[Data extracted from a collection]
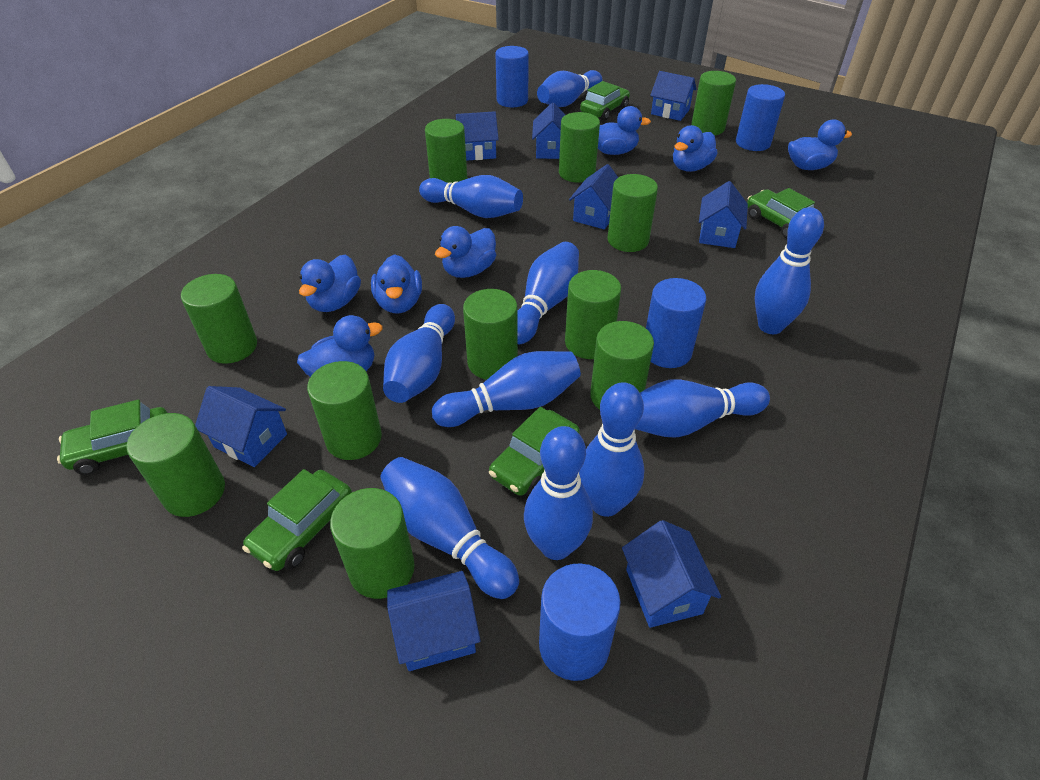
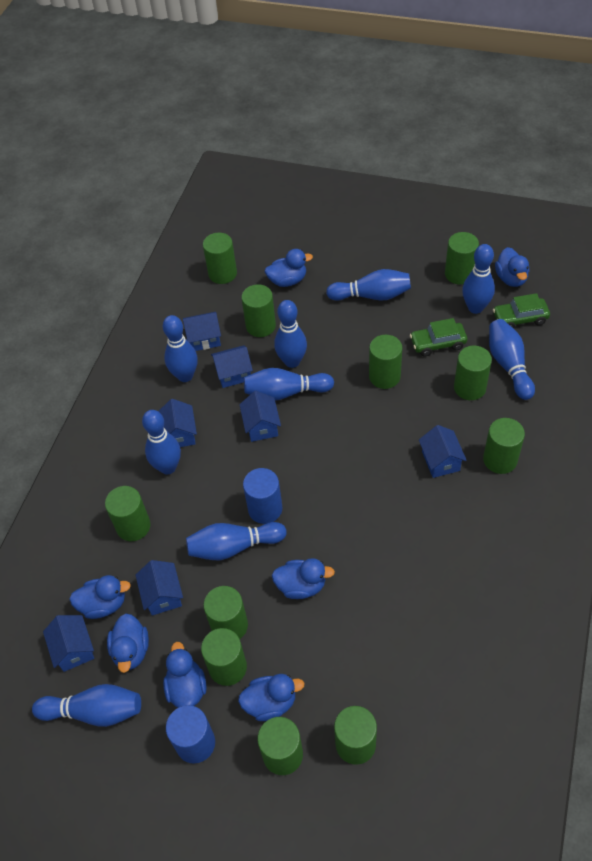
blue bowling pin: 10 -> 9
blue cylinder: 4 -> 2
blue house: 8 -> 7
green car: 5 -> 2

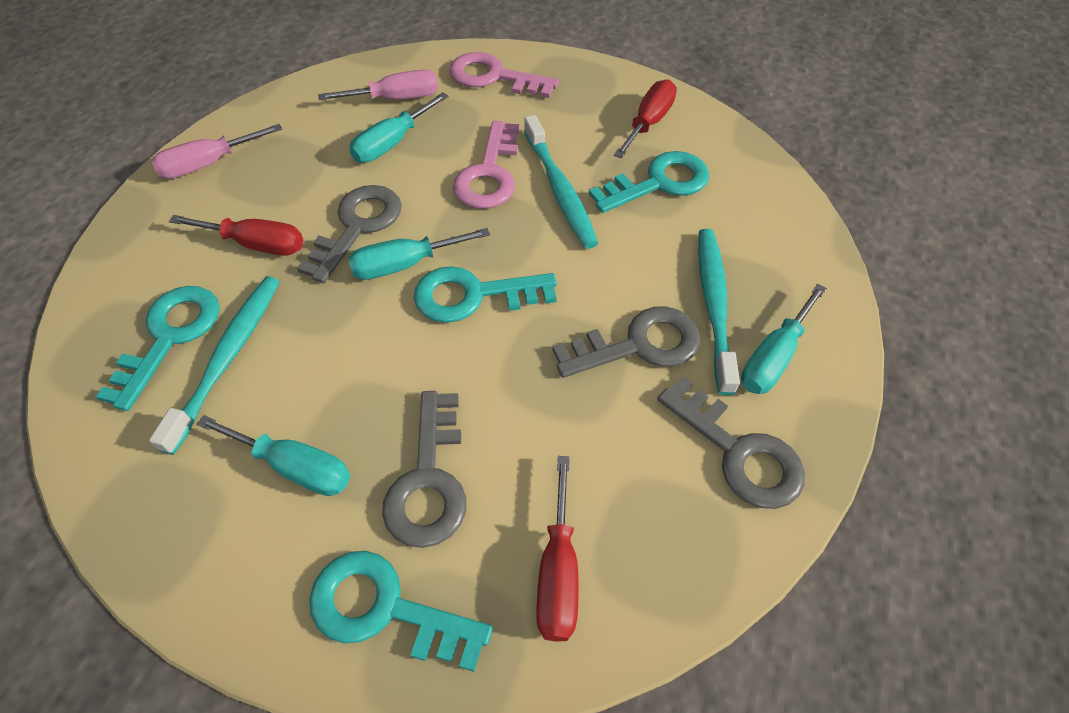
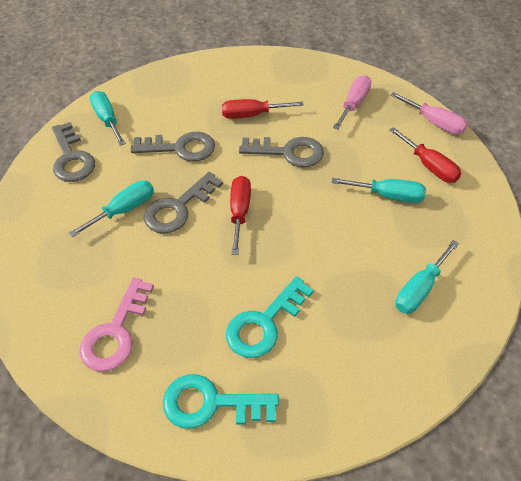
pink key: 2 -> 1
turquoise key: 4 -> 2
turquoise toothbrush: 3 -> 0

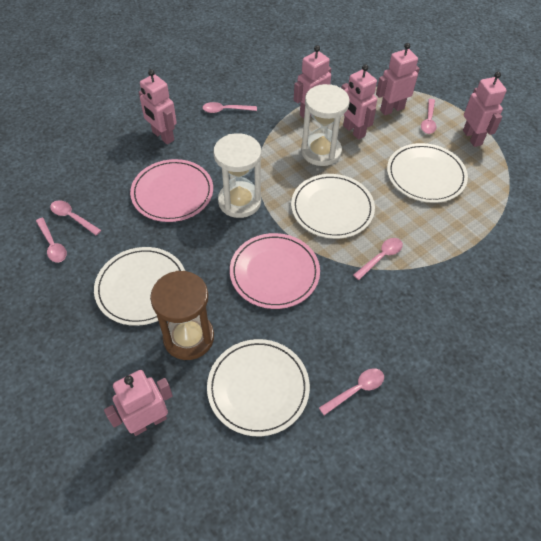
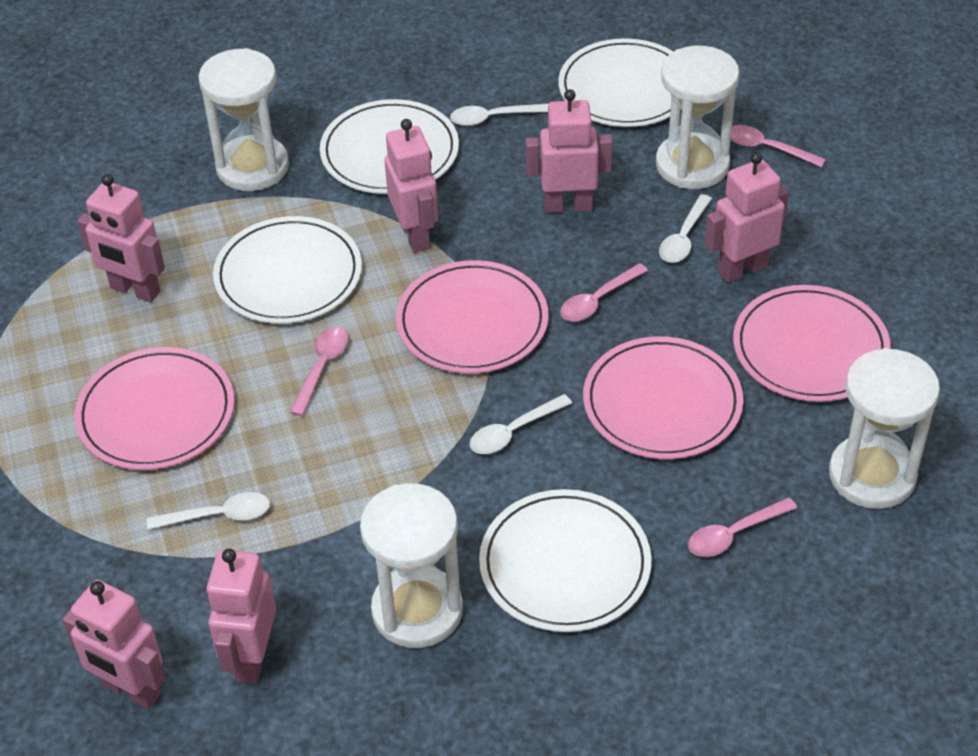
brown hourglass: 1 -> 0
pink plate: 2 -> 4
pink spoon: 6 -> 4
white hourglass: 2 -> 4
white spoon: 0 -> 4

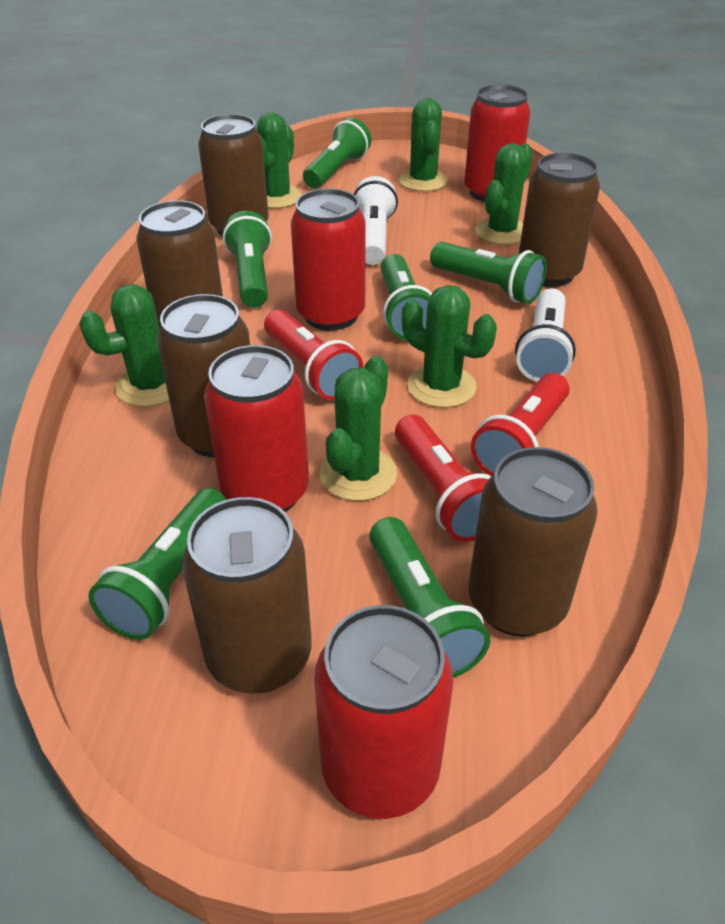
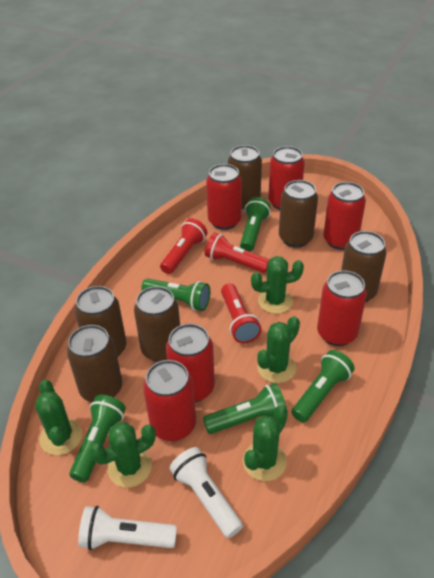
green cactus: 6 -> 5
green flashlight: 6 -> 5
red can: 4 -> 6

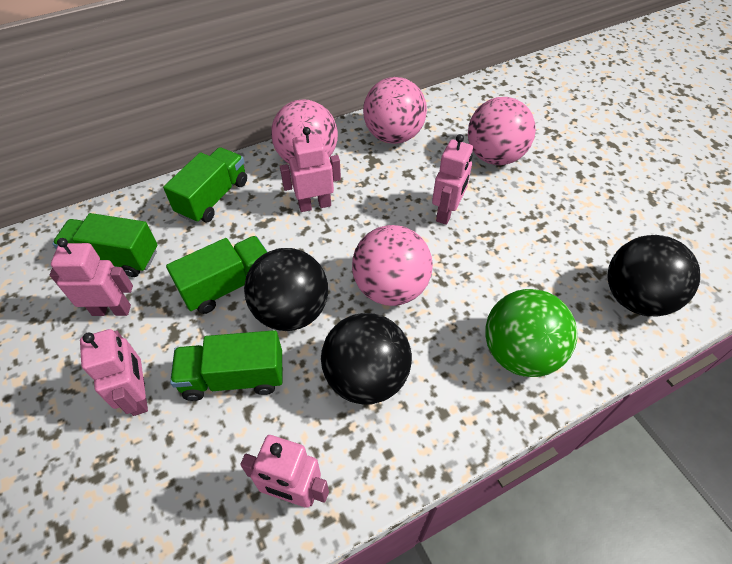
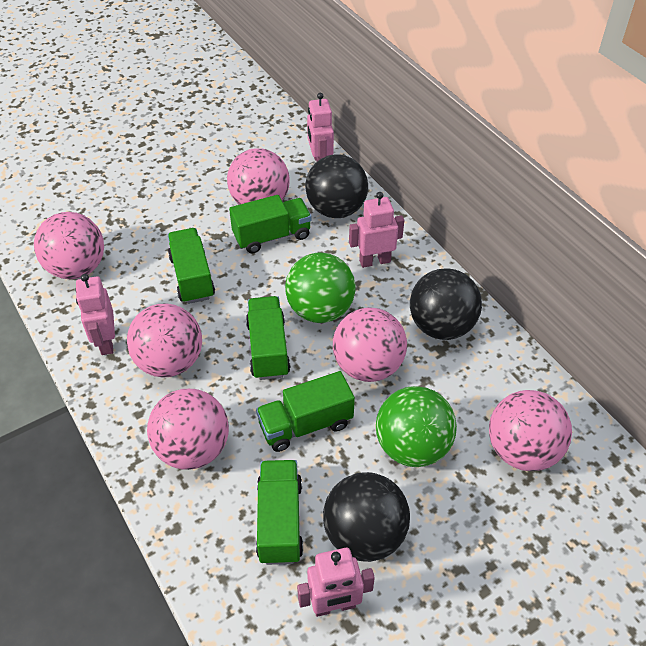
green ball: 1 -> 2
green truck: 4 -> 5
pink ball: 4 -> 6
pink robot: 5 -> 4

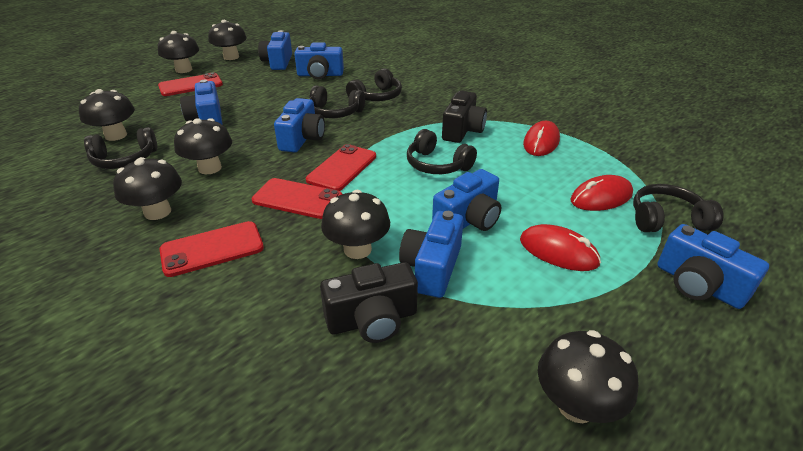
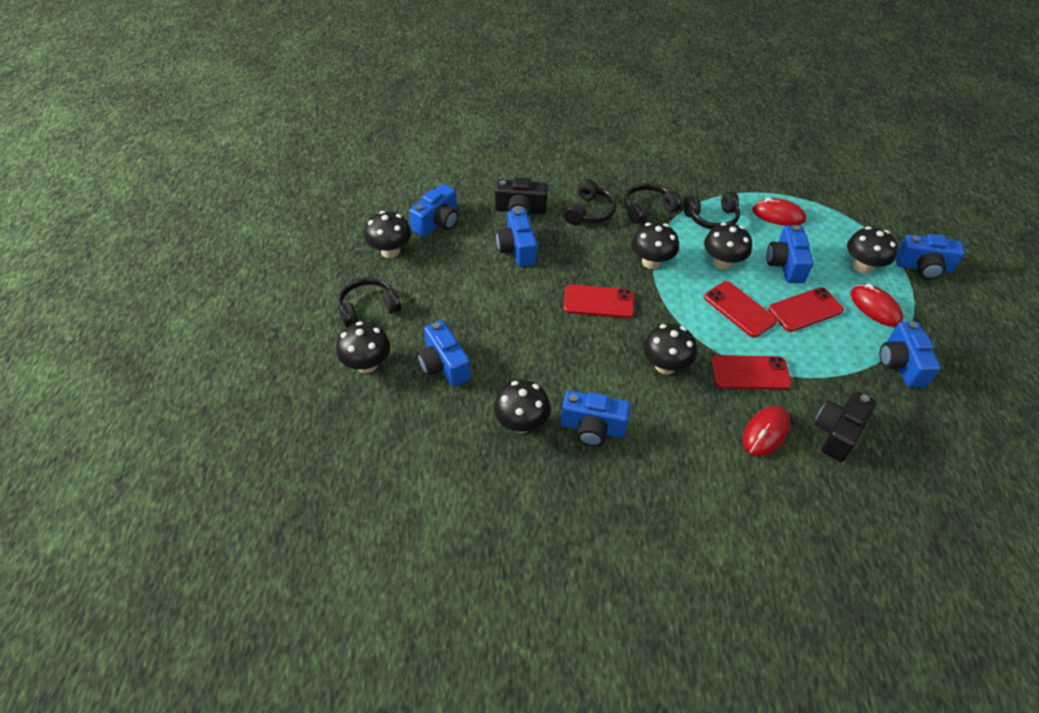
black headphones: 5 -> 4

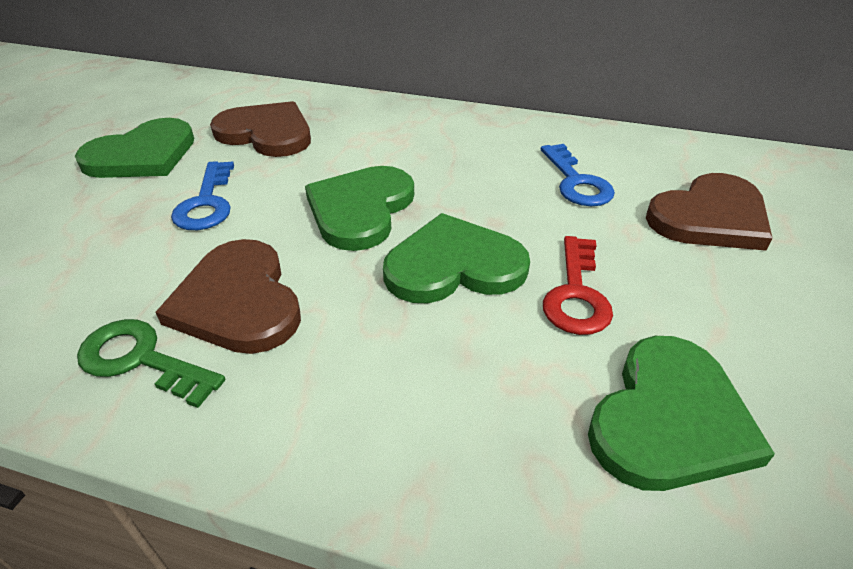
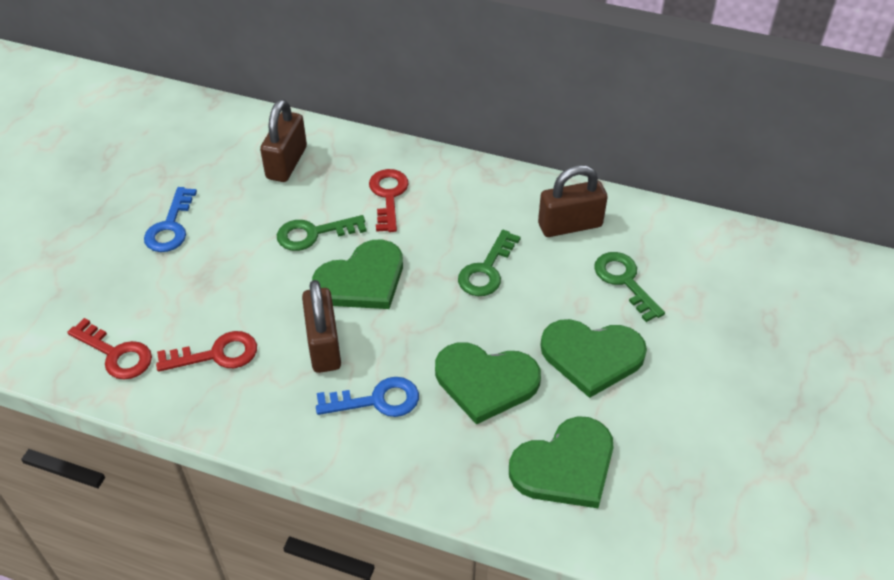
brown heart: 3 -> 0
brown padlock: 0 -> 3
green key: 1 -> 3
red key: 1 -> 3

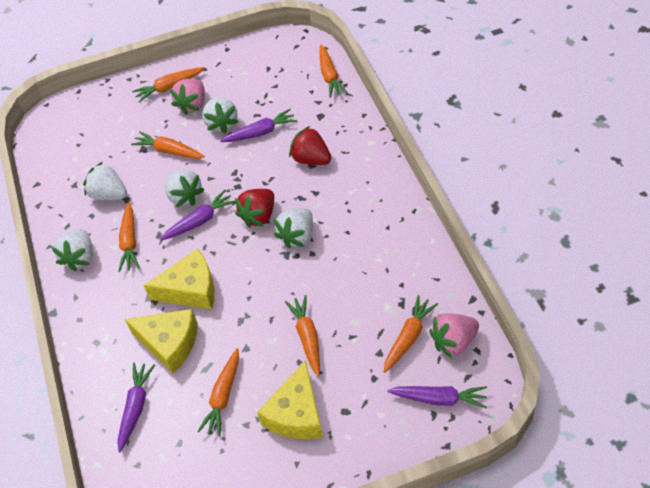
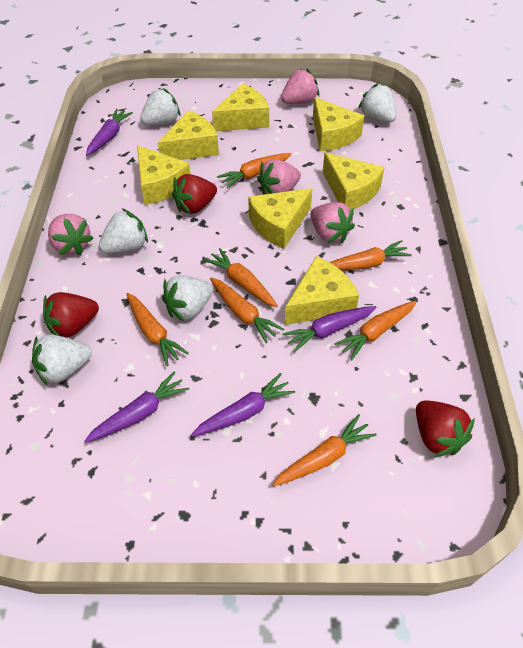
pink strawberry: 2 -> 4
red strawberry: 2 -> 3
yellow cheese: 3 -> 7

**What to work on:**
Reproduce, word for word, every line from the one that contains "pink plate: 2 -> 4" to the end of the data, including both ends; omit all pictures.

**Response for this exercise:**
pink plate: 2 -> 4
pink spoon: 6 -> 4
white hourglass: 2 -> 4
white spoon: 0 -> 4

green cactus: 6 -> 5
green flashlight: 6 -> 5
red can: 4 -> 6

green ball: 1 -> 2
green truck: 4 -> 5
pink ball: 4 -> 6
pink robot: 5 -> 4

black headphones: 5 -> 4

brown heart: 3 -> 0
brown padlock: 0 -> 3
green key: 1 -> 3
red key: 1 -> 3

pink strawberry: 2 -> 4
red strawberry: 2 -> 3
yellow cheese: 3 -> 7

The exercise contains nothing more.